» Work order:
Output exactly the lines that run from the top of the entries to the line holding "IC2 pin P1.5: none -> DGND", including both of those lines.

» Listed entries:
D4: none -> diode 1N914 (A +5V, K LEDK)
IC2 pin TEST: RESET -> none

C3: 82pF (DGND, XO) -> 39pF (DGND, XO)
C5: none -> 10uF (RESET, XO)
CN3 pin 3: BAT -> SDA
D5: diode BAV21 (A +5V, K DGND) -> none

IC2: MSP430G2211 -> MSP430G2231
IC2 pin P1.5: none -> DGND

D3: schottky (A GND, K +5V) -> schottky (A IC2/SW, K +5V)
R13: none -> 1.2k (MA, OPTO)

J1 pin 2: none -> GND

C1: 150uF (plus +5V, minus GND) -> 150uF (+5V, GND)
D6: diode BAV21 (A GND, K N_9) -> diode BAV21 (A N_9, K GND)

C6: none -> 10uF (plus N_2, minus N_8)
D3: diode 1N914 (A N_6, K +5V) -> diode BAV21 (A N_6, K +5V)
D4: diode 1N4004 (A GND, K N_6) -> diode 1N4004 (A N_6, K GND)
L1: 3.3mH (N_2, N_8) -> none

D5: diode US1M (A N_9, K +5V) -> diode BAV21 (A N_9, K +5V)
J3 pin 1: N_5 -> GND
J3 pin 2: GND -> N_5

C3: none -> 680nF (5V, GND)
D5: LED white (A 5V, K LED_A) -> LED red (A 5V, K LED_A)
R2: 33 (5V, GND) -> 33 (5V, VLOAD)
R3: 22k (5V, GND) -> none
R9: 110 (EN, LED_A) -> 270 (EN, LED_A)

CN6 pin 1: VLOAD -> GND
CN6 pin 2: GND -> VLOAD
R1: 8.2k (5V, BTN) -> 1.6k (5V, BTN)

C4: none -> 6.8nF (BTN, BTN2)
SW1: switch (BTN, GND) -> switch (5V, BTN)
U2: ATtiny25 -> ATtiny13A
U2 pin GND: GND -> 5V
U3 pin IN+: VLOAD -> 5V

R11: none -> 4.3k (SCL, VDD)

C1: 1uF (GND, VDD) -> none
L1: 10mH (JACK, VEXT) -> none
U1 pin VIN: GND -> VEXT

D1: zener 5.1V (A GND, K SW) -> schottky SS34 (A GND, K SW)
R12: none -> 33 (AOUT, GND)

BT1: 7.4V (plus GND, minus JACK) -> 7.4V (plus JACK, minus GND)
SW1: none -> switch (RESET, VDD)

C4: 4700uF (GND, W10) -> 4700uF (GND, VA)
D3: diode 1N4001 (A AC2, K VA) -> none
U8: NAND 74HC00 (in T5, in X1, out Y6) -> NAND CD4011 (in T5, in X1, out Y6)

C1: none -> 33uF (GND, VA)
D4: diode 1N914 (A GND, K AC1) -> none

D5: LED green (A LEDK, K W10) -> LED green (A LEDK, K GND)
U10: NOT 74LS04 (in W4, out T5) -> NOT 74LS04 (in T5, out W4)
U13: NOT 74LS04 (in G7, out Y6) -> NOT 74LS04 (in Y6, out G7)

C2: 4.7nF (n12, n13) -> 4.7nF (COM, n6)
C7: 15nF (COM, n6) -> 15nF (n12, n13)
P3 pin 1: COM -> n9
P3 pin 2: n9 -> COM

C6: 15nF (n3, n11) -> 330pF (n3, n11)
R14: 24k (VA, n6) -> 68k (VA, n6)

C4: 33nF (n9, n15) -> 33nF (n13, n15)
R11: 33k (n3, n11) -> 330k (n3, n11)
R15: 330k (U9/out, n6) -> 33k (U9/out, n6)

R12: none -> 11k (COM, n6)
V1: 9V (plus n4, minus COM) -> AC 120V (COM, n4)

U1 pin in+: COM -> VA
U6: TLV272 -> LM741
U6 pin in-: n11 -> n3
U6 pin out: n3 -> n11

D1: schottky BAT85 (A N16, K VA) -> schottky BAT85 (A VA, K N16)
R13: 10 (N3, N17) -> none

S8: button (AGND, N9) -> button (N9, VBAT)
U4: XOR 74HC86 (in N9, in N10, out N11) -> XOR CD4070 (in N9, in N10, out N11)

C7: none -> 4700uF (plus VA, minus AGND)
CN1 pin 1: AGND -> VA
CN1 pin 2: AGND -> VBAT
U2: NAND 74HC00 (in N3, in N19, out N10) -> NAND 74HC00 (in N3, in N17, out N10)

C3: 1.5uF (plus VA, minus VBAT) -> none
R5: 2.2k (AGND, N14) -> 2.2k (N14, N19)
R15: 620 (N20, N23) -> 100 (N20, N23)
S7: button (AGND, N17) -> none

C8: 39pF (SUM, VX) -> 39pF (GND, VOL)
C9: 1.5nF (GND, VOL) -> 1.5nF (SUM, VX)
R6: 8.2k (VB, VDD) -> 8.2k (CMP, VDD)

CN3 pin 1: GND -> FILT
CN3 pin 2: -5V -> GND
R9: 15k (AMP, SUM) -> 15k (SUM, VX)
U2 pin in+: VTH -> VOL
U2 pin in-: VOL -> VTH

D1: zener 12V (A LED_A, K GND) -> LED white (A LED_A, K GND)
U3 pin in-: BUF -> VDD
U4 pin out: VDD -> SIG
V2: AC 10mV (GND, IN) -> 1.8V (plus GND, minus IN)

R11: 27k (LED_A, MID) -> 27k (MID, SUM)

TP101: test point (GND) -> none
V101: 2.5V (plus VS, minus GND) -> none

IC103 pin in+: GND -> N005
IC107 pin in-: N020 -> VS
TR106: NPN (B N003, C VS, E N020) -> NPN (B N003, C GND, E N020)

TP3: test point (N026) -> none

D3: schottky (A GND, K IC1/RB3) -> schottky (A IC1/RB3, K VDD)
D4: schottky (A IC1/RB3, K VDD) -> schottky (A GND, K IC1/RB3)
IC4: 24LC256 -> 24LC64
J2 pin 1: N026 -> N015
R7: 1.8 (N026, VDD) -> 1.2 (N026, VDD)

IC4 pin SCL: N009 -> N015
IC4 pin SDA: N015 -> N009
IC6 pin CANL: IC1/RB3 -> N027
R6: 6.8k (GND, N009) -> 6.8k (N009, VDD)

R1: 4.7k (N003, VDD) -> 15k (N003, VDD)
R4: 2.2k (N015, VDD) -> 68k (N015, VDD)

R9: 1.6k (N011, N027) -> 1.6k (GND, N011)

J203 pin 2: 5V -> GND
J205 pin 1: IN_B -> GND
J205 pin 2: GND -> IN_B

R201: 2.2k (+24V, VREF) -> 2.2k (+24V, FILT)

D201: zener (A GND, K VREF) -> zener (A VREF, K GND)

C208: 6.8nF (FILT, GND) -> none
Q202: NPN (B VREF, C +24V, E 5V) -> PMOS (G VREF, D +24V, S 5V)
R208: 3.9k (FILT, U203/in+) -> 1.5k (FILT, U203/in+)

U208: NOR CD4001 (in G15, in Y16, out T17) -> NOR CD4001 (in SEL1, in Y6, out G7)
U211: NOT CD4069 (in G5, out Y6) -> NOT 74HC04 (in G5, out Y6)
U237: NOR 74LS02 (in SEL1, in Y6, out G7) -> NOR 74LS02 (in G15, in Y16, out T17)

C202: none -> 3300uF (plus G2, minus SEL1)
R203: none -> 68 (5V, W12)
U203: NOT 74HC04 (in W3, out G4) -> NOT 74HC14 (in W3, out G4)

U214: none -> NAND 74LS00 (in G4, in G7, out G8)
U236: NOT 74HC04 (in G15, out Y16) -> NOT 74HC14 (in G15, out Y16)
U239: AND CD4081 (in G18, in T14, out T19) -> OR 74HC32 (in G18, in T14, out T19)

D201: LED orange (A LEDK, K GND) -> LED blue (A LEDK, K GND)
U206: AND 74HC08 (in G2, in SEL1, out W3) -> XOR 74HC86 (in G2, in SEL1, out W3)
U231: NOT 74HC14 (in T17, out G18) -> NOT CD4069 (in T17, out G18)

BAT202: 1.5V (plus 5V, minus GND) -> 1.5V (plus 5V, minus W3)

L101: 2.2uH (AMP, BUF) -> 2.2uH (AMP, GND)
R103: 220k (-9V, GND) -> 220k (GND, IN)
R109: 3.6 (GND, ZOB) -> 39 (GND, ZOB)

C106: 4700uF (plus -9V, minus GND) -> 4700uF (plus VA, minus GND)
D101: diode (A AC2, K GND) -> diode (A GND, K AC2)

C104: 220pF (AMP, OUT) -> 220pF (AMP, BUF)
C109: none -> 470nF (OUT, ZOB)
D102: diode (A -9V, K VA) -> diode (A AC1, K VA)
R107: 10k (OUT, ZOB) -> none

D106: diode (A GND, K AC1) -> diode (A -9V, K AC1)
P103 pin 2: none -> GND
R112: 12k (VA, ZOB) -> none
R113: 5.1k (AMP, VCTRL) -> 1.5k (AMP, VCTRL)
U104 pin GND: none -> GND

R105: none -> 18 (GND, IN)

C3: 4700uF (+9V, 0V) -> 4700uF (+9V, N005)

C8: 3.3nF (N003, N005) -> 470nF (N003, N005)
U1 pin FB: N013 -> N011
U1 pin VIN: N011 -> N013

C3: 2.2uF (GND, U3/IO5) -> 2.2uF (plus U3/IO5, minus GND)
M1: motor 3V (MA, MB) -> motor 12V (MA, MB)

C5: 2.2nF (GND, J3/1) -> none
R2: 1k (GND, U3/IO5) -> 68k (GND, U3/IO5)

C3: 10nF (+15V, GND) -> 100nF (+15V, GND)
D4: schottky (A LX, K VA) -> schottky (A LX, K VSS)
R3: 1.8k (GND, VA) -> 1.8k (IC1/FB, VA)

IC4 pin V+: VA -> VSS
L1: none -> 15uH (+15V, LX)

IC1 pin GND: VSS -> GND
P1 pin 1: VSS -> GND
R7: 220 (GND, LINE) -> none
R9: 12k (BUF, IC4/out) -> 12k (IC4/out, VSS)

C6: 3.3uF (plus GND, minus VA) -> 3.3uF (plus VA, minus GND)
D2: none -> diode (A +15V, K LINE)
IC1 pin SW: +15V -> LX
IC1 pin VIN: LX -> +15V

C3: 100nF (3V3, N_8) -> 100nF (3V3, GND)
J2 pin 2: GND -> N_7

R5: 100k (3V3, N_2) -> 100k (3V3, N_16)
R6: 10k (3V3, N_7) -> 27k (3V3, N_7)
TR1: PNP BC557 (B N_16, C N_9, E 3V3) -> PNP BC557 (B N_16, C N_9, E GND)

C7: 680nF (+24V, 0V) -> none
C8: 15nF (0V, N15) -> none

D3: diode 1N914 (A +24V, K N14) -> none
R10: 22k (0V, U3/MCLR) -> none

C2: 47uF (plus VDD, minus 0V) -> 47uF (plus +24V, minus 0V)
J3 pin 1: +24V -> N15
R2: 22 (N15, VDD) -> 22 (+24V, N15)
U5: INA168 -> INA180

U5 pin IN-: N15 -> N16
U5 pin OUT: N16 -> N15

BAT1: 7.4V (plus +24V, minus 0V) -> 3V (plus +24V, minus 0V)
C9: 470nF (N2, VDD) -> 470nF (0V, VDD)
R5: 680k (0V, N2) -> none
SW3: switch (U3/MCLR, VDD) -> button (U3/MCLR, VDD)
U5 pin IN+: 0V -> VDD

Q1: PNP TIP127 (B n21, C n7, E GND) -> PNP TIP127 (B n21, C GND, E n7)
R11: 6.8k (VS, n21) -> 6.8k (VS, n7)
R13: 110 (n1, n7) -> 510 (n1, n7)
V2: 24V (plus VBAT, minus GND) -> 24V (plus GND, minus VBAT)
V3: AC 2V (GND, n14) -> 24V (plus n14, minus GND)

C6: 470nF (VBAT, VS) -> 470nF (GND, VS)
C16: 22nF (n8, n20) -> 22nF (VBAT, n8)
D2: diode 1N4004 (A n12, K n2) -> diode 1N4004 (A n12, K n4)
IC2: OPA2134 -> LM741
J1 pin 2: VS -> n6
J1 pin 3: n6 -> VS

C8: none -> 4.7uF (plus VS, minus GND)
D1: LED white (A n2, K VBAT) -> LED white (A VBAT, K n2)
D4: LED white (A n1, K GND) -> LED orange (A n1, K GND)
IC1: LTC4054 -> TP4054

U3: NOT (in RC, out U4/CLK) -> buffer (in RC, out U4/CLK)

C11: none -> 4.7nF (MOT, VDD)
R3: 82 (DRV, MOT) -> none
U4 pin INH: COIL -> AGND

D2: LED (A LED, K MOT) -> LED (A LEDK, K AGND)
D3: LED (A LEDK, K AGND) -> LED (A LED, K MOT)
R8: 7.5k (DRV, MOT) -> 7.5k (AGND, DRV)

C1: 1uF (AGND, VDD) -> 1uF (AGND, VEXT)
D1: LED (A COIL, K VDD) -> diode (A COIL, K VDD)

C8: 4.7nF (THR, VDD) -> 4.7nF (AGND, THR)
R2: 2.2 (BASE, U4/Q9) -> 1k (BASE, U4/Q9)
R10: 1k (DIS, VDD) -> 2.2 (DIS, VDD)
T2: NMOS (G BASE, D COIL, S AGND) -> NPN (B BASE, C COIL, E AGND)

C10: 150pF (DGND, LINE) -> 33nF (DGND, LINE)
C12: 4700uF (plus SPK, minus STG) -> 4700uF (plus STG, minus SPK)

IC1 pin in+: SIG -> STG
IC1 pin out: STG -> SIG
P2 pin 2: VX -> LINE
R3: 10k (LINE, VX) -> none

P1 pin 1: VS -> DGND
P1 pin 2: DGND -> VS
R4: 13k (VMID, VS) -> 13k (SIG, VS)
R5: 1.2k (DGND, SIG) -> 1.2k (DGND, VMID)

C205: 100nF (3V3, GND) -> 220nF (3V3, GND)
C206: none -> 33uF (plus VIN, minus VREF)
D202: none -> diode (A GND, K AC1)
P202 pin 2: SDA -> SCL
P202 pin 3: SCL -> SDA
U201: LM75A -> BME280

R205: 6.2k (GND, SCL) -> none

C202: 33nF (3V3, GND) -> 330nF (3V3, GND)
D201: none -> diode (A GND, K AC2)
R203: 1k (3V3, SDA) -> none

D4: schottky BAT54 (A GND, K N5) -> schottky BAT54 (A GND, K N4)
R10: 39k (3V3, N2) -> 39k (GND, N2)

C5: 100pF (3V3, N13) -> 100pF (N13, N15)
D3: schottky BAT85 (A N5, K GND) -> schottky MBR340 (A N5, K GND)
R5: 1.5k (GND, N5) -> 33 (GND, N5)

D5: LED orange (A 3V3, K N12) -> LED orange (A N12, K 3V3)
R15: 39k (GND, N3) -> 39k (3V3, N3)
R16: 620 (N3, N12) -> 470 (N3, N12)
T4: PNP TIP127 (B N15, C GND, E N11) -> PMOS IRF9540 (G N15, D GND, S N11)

» Solution to this task:
D4: none -> diode 1N914 (A +5V, K LEDK)
IC2 pin TEST: RESET -> none

C3: 82pF (DGND, XO) -> 39pF (DGND, XO)
C5: none -> 10uF (RESET, XO)
CN3 pin 3: BAT -> SDA
D5: diode BAV21 (A +5V, K DGND) -> none

IC2: MSP430G2211 -> MSP430G2231
IC2 pin P1.5: none -> DGND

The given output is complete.